** BEGIN Material provided **

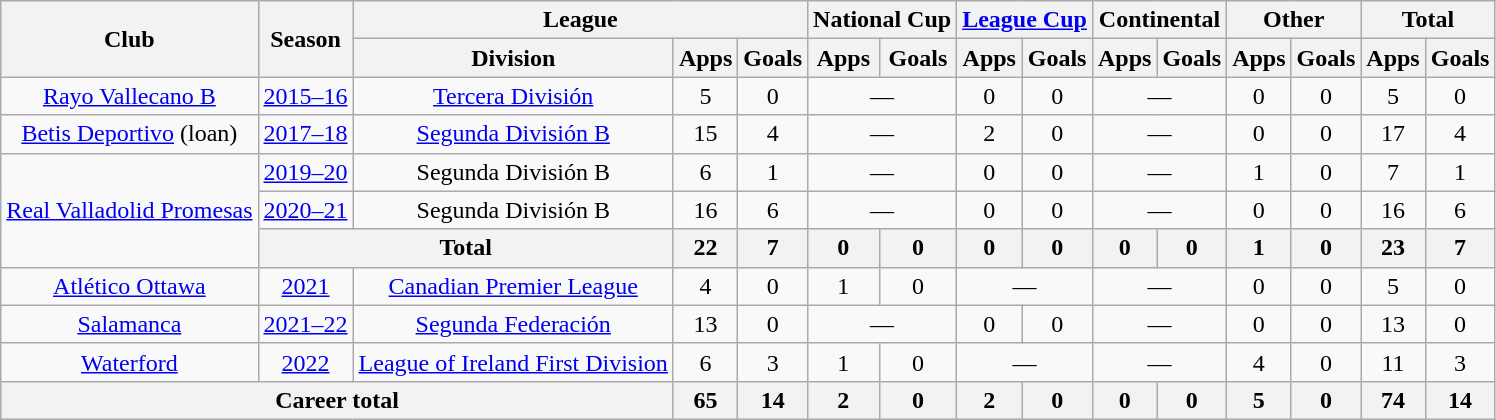
65 (705, 400)
2021–22 (306, 324)
22 (705, 248)
Waterford (130, 362)
Salamanca (130, 324)
Division (513, 58)
Tercera División (513, 96)
Other (1294, 20)
11 (1393, 362)
Betis Deportivo (loan) (130, 134)
2022 (306, 362)
74 (1393, 400)
League (580, 20)
Canadian Premier League (513, 286)
15 (705, 134)
2020–21 (306, 210)
Continental (1159, 20)
Rayo Vallecano B (130, 96)
Club (130, 39)
2021 (306, 286)
17 (1393, 134)
Real Valladolid Promesas (130, 210)
League Cup (1025, 20)
Atlético Ottawa (130, 286)
Career total (338, 400)
Season (306, 39)
2015–16 (306, 96)
League of Ireland First Division (513, 362)
National Cup (882, 20)
2019–20 (306, 172)
Segunda Federación (513, 324)
23 (1393, 248)
2017–18 (306, 134)
Locate the cell with the specified text and output its (x, y) center coordinate. 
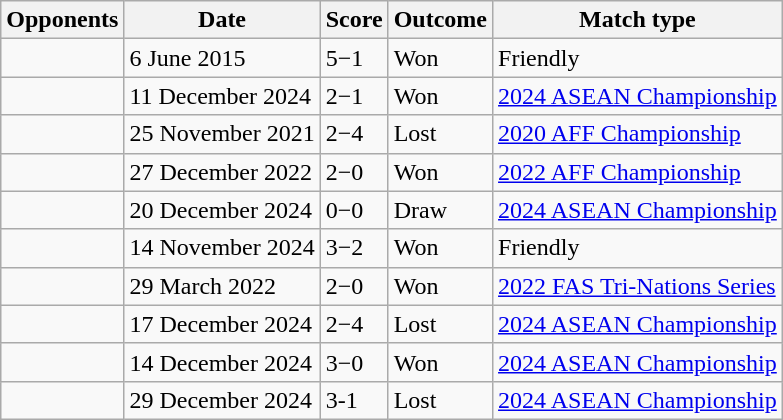
5−1 (354, 58)
11 December 2024 (222, 96)
14 December 2024 (222, 362)
0−0 (354, 210)
29 March 2022 (222, 286)
6 June 2015 (222, 58)
Date (222, 20)
2022 AFF Championship (638, 172)
3−0 (354, 362)
2022 FAS Tri-Nations Series (638, 286)
2−1 (354, 96)
17 December 2024 (222, 324)
Match type (638, 20)
14 November 2024 (222, 248)
25 November 2021 (222, 134)
27 December 2022 (222, 172)
Score (354, 20)
29 December 2024 (222, 400)
2020 AFF Championship (638, 134)
3−2 (354, 248)
Opponents (62, 20)
Draw (440, 210)
Outcome (440, 20)
3-1 (354, 400)
20 December 2024 (222, 210)
From the cell containing the given text, extract its center point as [X, Y] coordinate. 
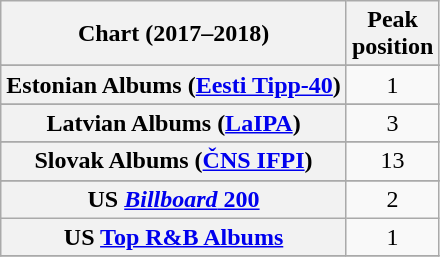
Chart (2017–2018) [174, 34]
2 [392, 199]
US Billboard 200 [174, 199]
3 [392, 123]
Slovak Albums (ČNS IFPI) [174, 161]
Latvian Albums (LaIPA) [174, 123]
13 [392, 161]
Peak position [392, 34]
Estonian Albums (Eesti Tipp-40) [174, 85]
US Top R&B Albums [174, 237]
Pinpoint the cell where the given text exists, returning its [x, y] midpoint coordinate. 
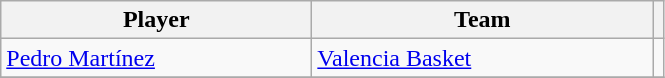
Player [156, 20]
Team [482, 20]
Valencia Basket [482, 58]
Pedro Martínez [156, 58]
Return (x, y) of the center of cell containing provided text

** END Material provided **

> [Short problem]: Copy every line of the records above word for word, and omit the pictures from your copy.

> [Solution to this task]:
65 (705, 400)
2021–22 (306, 324)
22 (705, 248)
Waterford (130, 362)
Salamanca (130, 324)
Division (513, 58)
Tercera División (513, 96)
Other (1294, 20)
11 (1393, 362)
Betis Deportivo (loan) (130, 134)
2022 (306, 362)
74 (1393, 400)
League (580, 20)
Canadian Premier League (513, 286)
15 (705, 134)
2020–21 (306, 210)
Continental (1159, 20)
Rayo Vallecano B (130, 96)
Club (130, 39)
2021 (306, 286)
17 (1393, 134)
Real Valladolid Promesas (130, 210)
League Cup (1025, 20)
Atlético Ottawa (130, 286)
Career total (338, 400)
Season (306, 39)
2015–16 (306, 96)
League of Ireland First Division (513, 362)
National Cup (882, 20)
2019–20 (306, 172)
Segunda Federación (513, 324)
23 (1393, 248)
2017–18 (306, 134)
Locate the cell with the specified text and output its (x, y) center coordinate. 
5−1 (354, 58)
11 December 2024 (222, 96)
14 December 2024 (222, 362)
0−0 (354, 210)
29 March 2022 (222, 286)
6 June 2015 (222, 58)
Date (222, 20)
2022 AFF Championship (638, 172)
3−0 (354, 362)
2022 FAS Tri-Nations Series (638, 286)
2−1 (354, 96)
17 December 2024 (222, 324)
Match type (638, 20)
14 November 2024 (222, 248)
25 November 2021 (222, 134)
27 December 2022 (222, 172)
Score (354, 20)
29 December 2024 (222, 400)
2020 AFF Championship (638, 134)
3−2 (354, 248)
Opponents (62, 20)
Draw (440, 210)
Outcome (440, 20)
3-1 (354, 400)
20 December 2024 (222, 210)
From the cell containing the given text, extract its center point as [X, Y] coordinate. 
Chart (2017–2018) [174, 34]
2 [392, 199]
US Billboard 200 [174, 199]
3 [392, 123]
Slovak Albums (ČNS IFPI) [174, 161]
Latvian Albums (LaIPA) [174, 123]
13 [392, 161]
Peak position [392, 34]
Estonian Albums (Eesti Tipp-40) [174, 85]
US Top R&B Albums [174, 237]
Pinpoint the cell where the given text exists, returning its [x, y] midpoint coordinate. 
Player [156, 20]
Team [482, 20]
Valencia Basket [482, 58]
Pedro Martínez [156, 58]
Return (x, y) of the center of cell containing provided text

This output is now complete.